*Spatial reasoning data*:
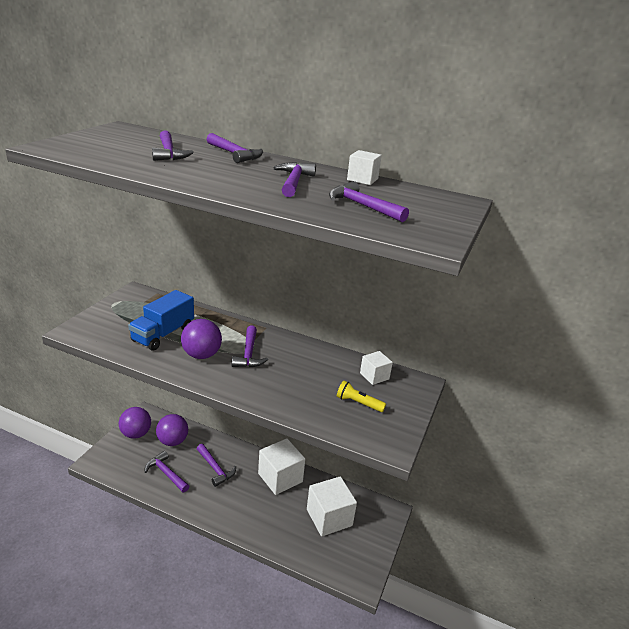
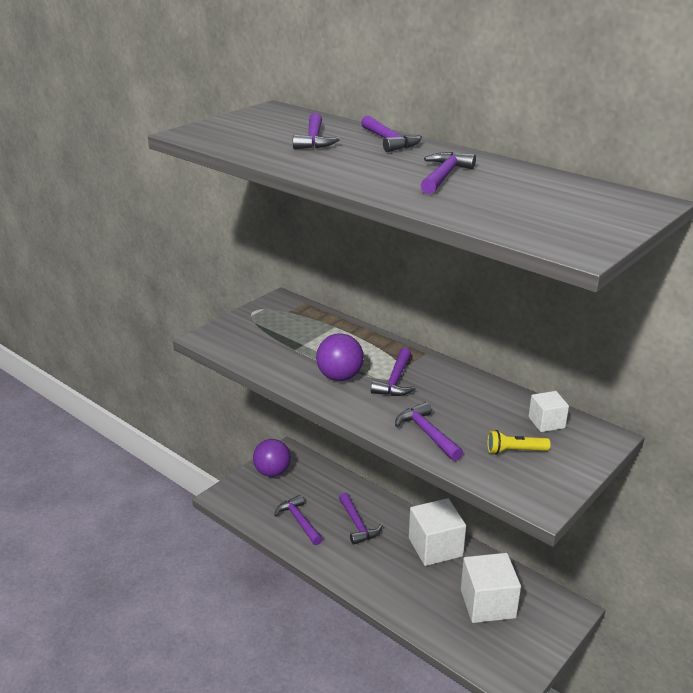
camera: 20 degrees right, 0 degrees up
blue truck [128,290,194,351] -> none
purple ball [156,414,188,446] -> none
purple hammer [329,181,409,222] -> purple hammer moved to [395,402,463,461]
yellow flashlight [337,381,386,412] -> yellow flashlight turned 45 degrees counterclockwise [487,430,551,455]
white cube [347,150,382,185] -> none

*Exercise details*:
Reproduce, with no other lines, the one containing "yellow flashlight [337,381,386,412]" and all lines after it through the end of the data above.

*Result of this exercise*:
yellow flashlight [337,381,386,412] -> yellow flashlight turned 45 degrees counterclockwise [487,430,551,455]
white cube [347,150,382,185] -> none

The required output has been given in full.